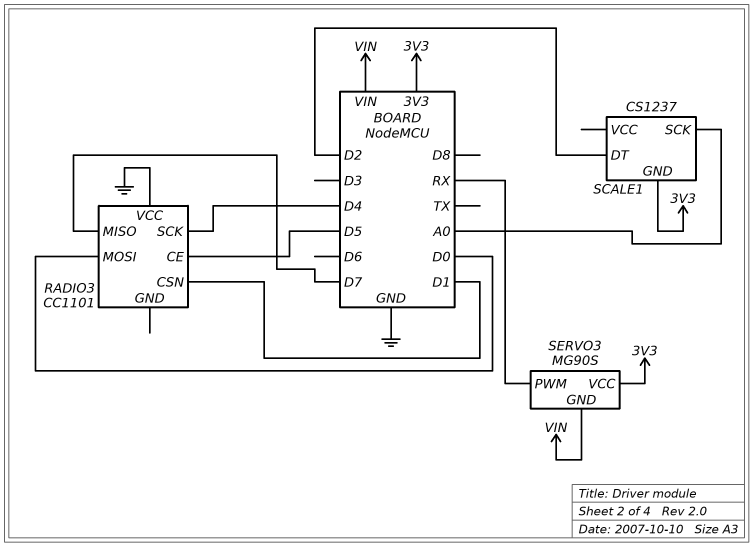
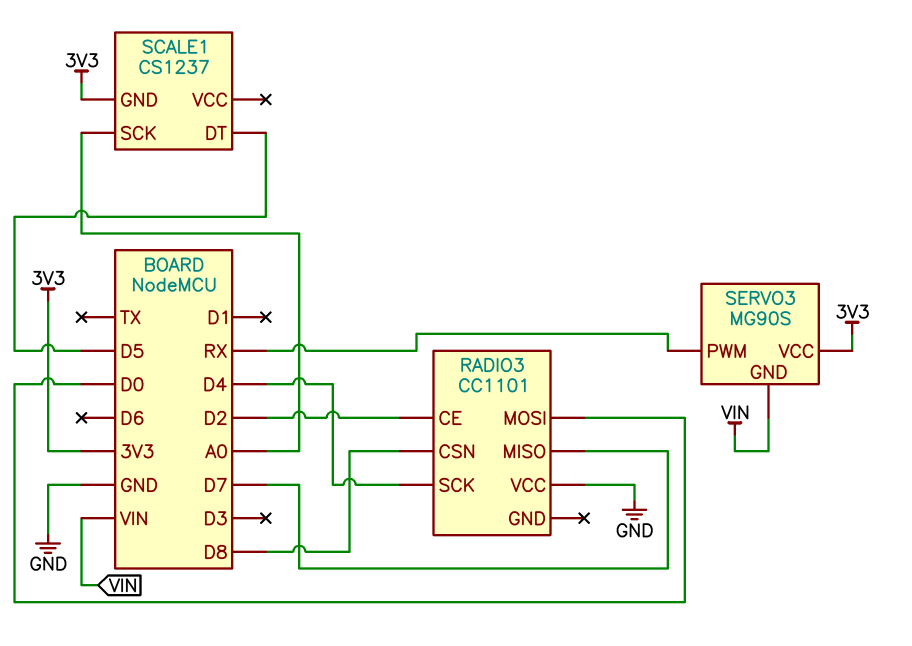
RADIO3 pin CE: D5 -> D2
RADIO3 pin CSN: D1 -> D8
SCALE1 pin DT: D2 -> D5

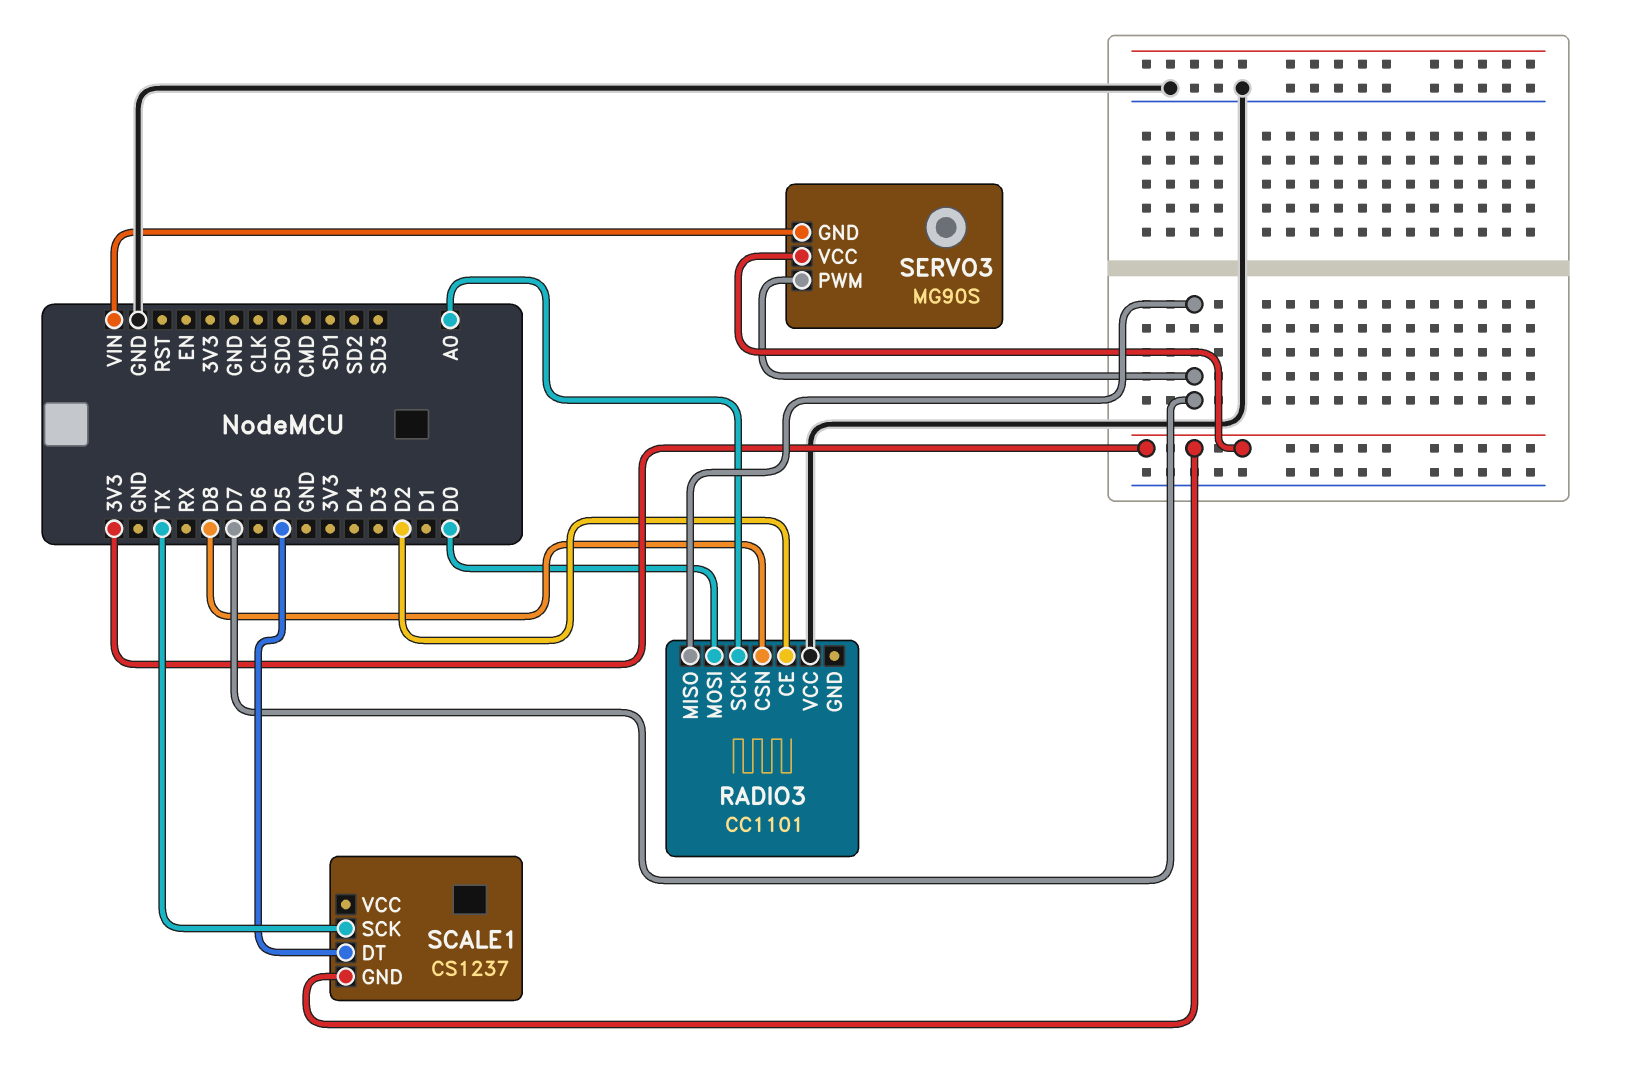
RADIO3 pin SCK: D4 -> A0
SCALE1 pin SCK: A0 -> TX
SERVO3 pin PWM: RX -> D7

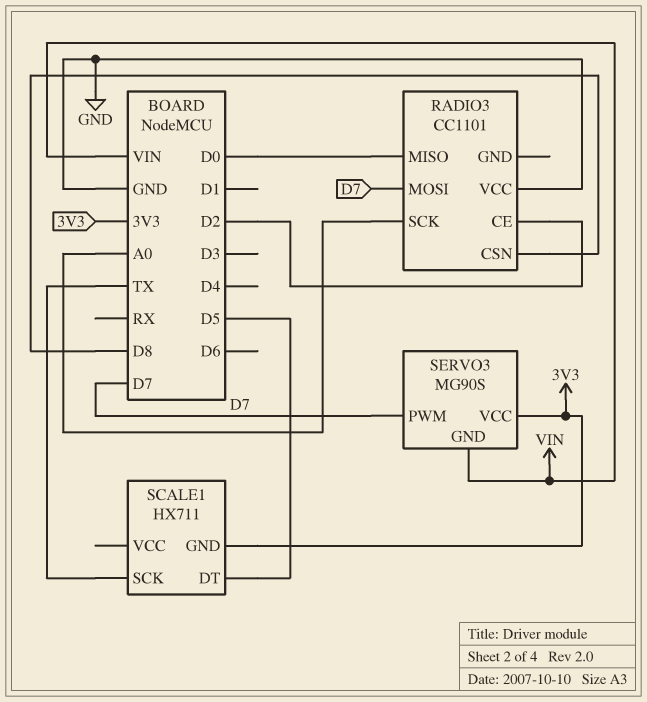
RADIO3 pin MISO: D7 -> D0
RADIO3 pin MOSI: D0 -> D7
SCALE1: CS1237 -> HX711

#####

Output the whole of the data, unchanged; keep the pictures out.

_ANSWER_.
RADIO3 pin CE: D5 -> D2
RADIO3 pin CSN: D1 -> D8
SCALE1 pin DT: D2 -> D5

RADIO3 pin SCK: D4 -> A0
SCALE1 pin SCK: A0 -> TX
SERVO3 pin PWM: RX -> D7

RADIO3 pin MISO: D7 -> D0
RADIO3 pin MOSI: D0 -> D7
SCALE1: CS1237 -> HX711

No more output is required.